Set down a faithful copy of every record, and skip the pictures in it.

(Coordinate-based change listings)
+ + +
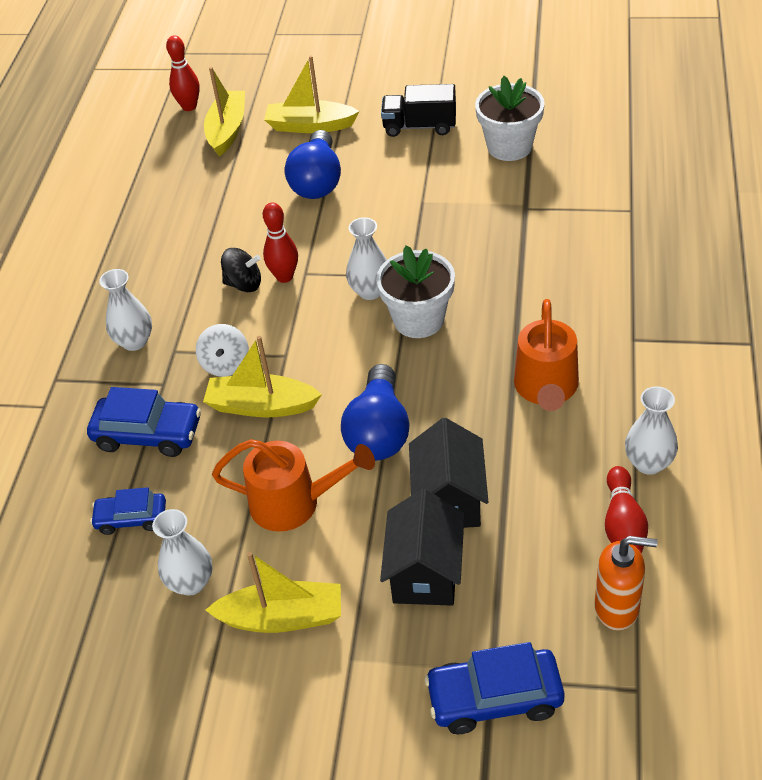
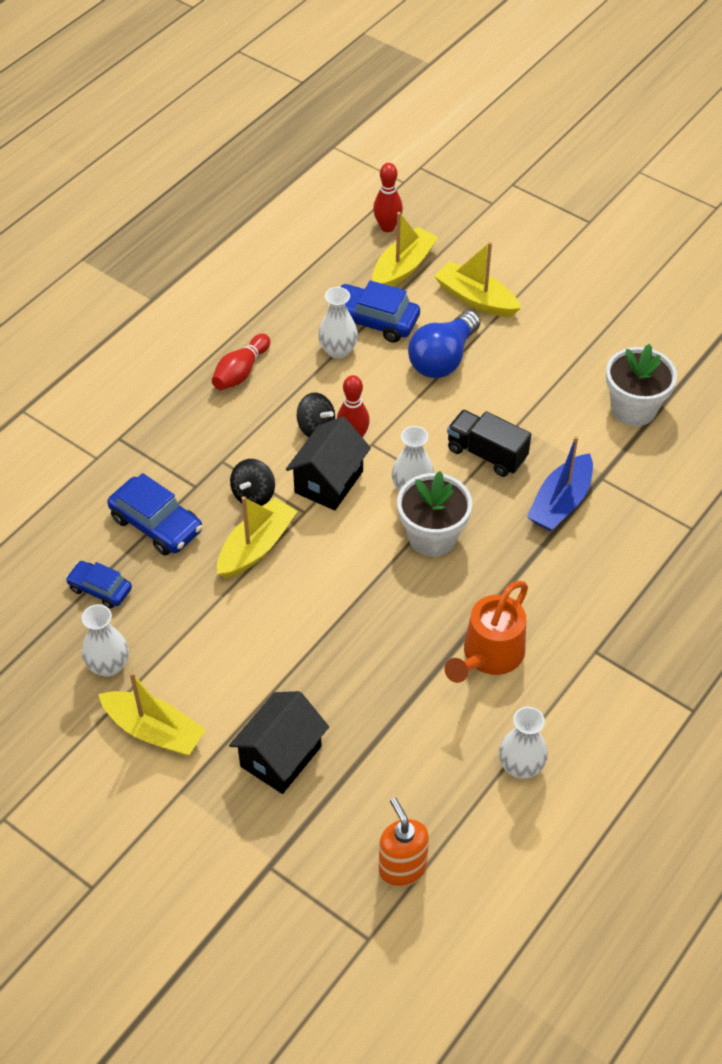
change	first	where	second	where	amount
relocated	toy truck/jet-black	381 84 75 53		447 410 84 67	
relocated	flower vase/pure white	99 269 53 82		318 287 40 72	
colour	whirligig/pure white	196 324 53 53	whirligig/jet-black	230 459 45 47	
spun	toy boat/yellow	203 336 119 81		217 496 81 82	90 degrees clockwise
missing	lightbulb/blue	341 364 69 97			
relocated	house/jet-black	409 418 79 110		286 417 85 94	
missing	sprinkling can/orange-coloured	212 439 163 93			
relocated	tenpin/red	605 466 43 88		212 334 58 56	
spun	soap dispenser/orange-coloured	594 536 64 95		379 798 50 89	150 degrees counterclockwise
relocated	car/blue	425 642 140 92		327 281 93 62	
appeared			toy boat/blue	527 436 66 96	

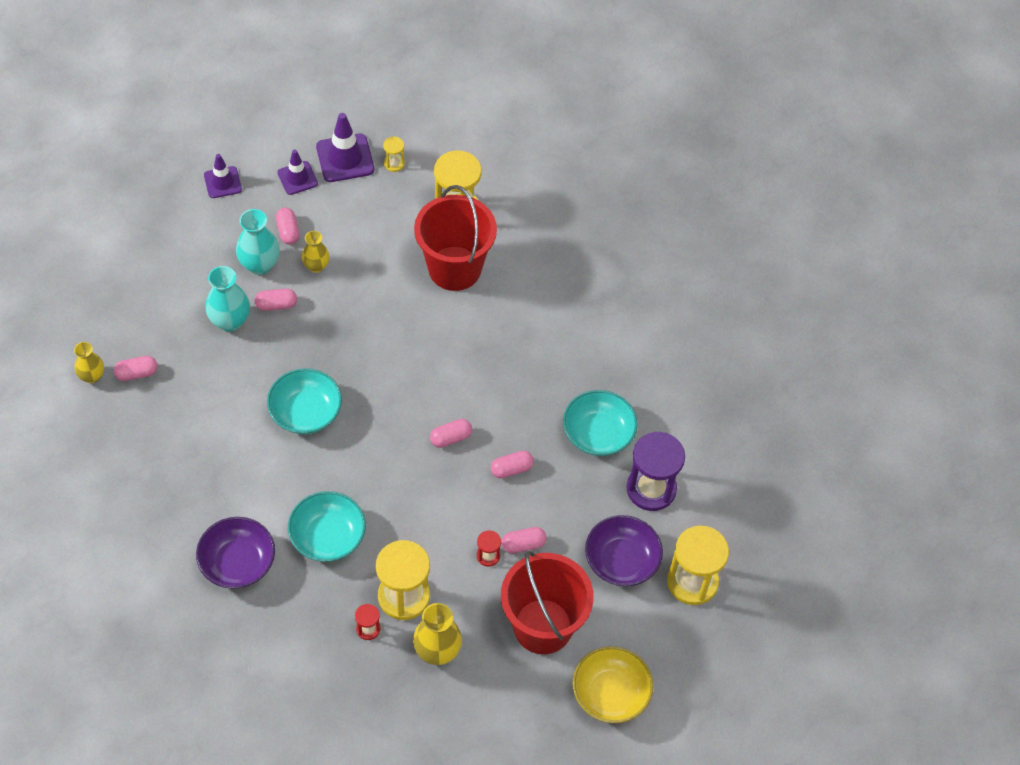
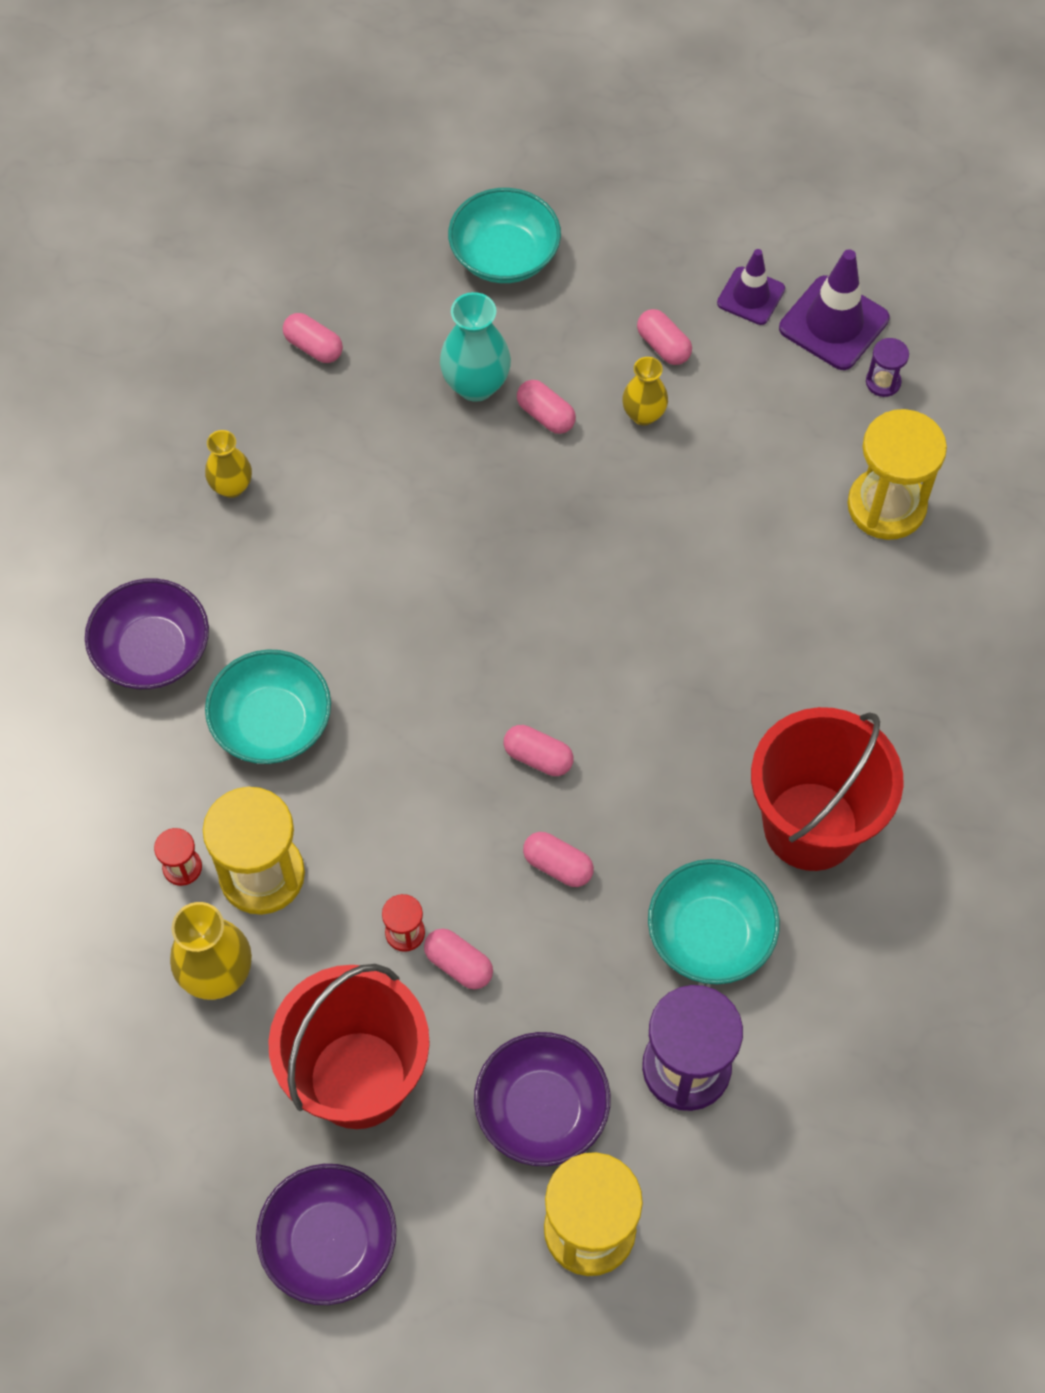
change	first	where	second	where	amount
colour	sand timer/yellow	383 136 22 36	sand timer/royal purple	866 338 43 59	
missing	road cone/royal purple	204 154 38 44			
relocated	bucket/red	414 185 83 106		751 707 153 164	
spun	capsule/rose-pink	276 207 24 38		637 309 55 56	75 degrees counterclockwise
missing	flower vase/teal	236 209 44 66			
relocated	flower vase/yellow	74 342 30 41		205 430 47 68	
relocated	deep dish/teal	267 368 75 66		448 188 113 95	
colour	deep dish/yellow	573 646 81 77	deep dish/royal purple	256 1164 141 141	

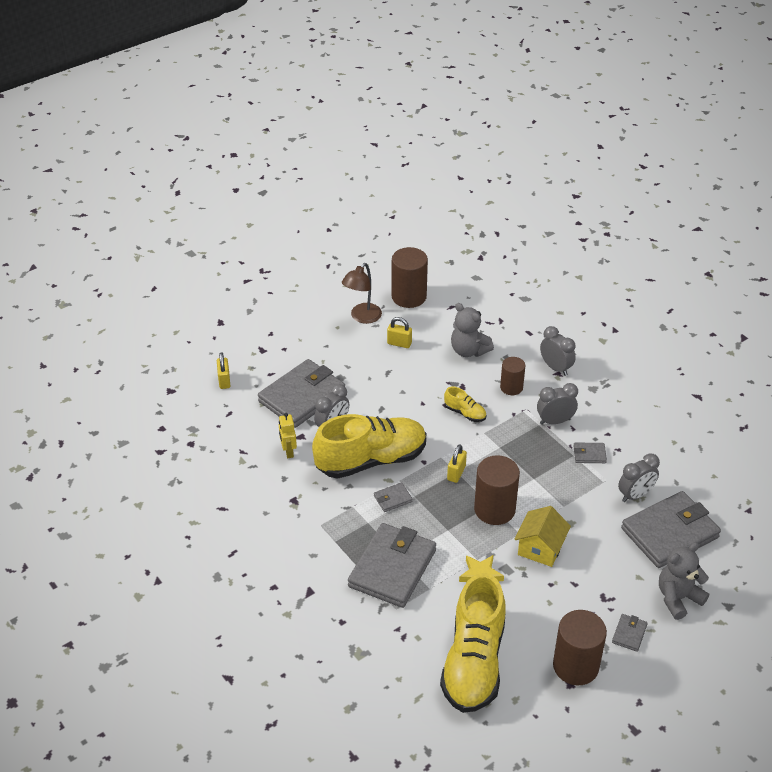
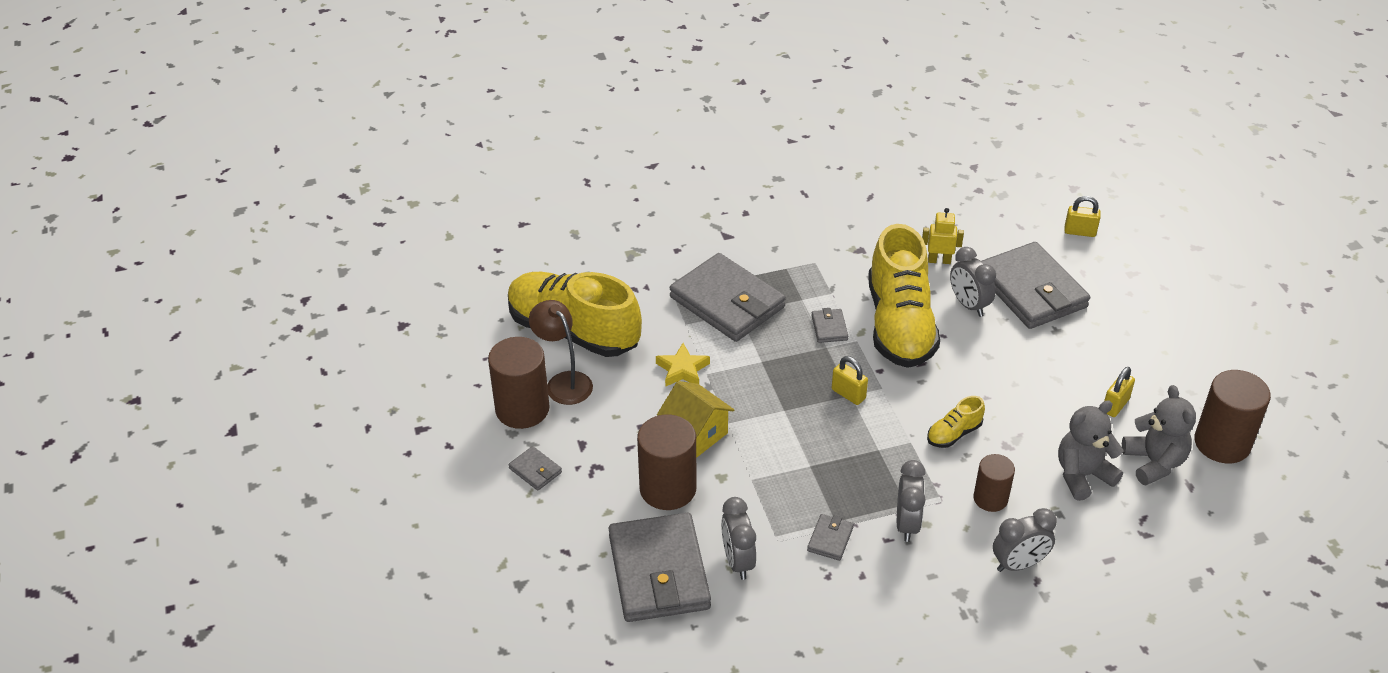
change	first	where	second	where	amount
relocated	reading lamp/russet	342 263 40 61		529 300 64 105	
relocated	cylinder/russet	474 455 46 70		637 415 59 95	
relocated	teddy/gray	659 542 50 78		1122 385 74 100	

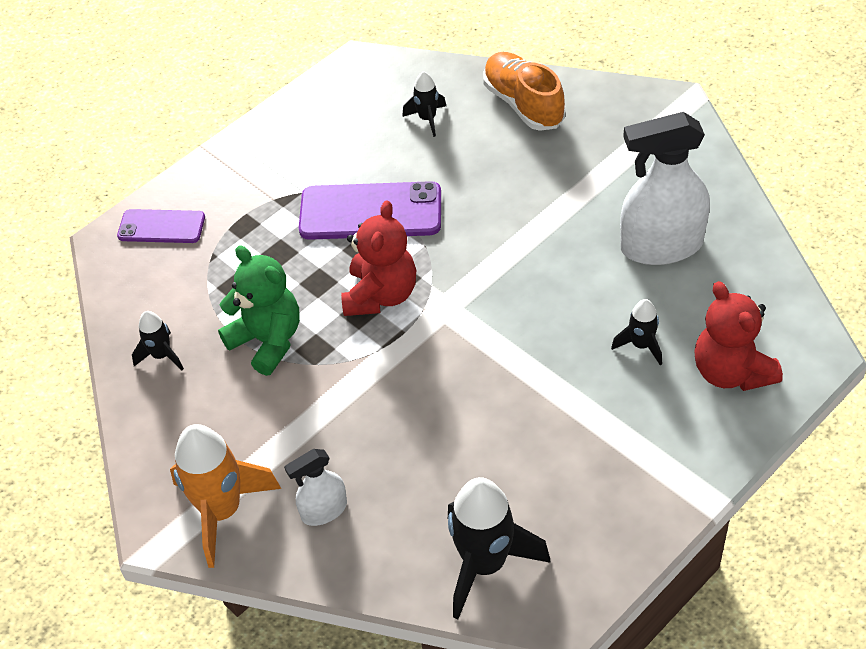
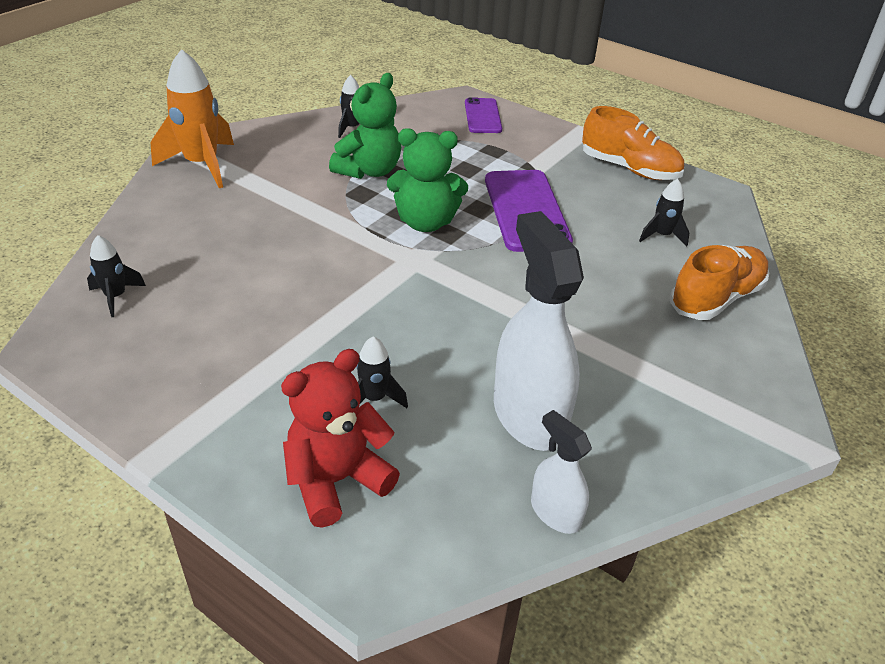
change	first	where	second	where	amount
colour	teddy/red	341 200 75 116	teddy/leaf-green	387 128 81 104	
relocated	sprayer/pure white	284 449 63 77		531 410 61 124	
size	rocket/jet-black	448 477 103 142		87 235 59 82	x0.51
appeared			shoe/orange-coloured	582 106 102 74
+ + +
**PROBLEM SOLUTION**
change	first	where	second	where	amount
relocated	toy truck/jet-black	381 84 75 53		447 410 84 67	
relocated	flower vase/pure white	99 269 53 82		318 287 40 72	
colour	whirligig/pure white	196 324 53 53	whirligig/jet-black	230 459 45 47	
spun	toy boat/yellow	203 336 119 81		217 496 81 82	90 degrees clockwise
missing	lightbulb/blue	341 364 69 97			
relocated	house/jet-black	409 418 79 110		286 417 85 94	
missing	sprinkling can/orange-coloured	212 439 163 93			
relocated	tenpin/red	605 466 43 88		212 334 58 56	
spun	soap dispenser/orange-coloured	594 536 64 95		379 798 50 89	150 degrees counterclockwise
relocated	car/blue	425 642 140 92		327 281 93 62	
appeared			toy boat/blue	527 436 66 96	

change	first	where	second	where	amount
colour	sand timer/yellow	383 136 22 36	sand timer/royal purple	866 338 43 59	
missing	road cone/royal purple	204 154 38 44			
relocated	bucket/red	414 185 83 106		751 707 153 164	
spun	capsule/rose-pink	276 207 24 38		637 309 55 56	75 degrees counterclockwise
missing	flower vase/teal	236 209 44 66			
relocated	flower vase/yellow	74 342 30 41		205 430 47 68	
relocated	deep dish/teal	267 368 75 66		448 188 113 95	
colour	deep dish/yellow	573 646 81 77	deep dish/royal purple	256 1164 141 141	

change	first	where	second	where	amount
relocated	reading lamp/russet	342 263 40 61		529 300 64 105	
relocated	cylinder/russet	474 455 46 70		637 415 59 95	
relocated	teddy/gray	659 542 50 78		1122 385 74 100	

change	first	where	second	where	amount
colour	teddy/red	341 200 75 116	teddy/leaf-green	387 128 81 104	
relocated	sprayer/pure white	284 449 63 77		531 410 61 124	
size	rocket/jet-black	448 477 103 142		87 235 59 82	x0.51
appeared			shoe/orange-coloured	582 106 102 74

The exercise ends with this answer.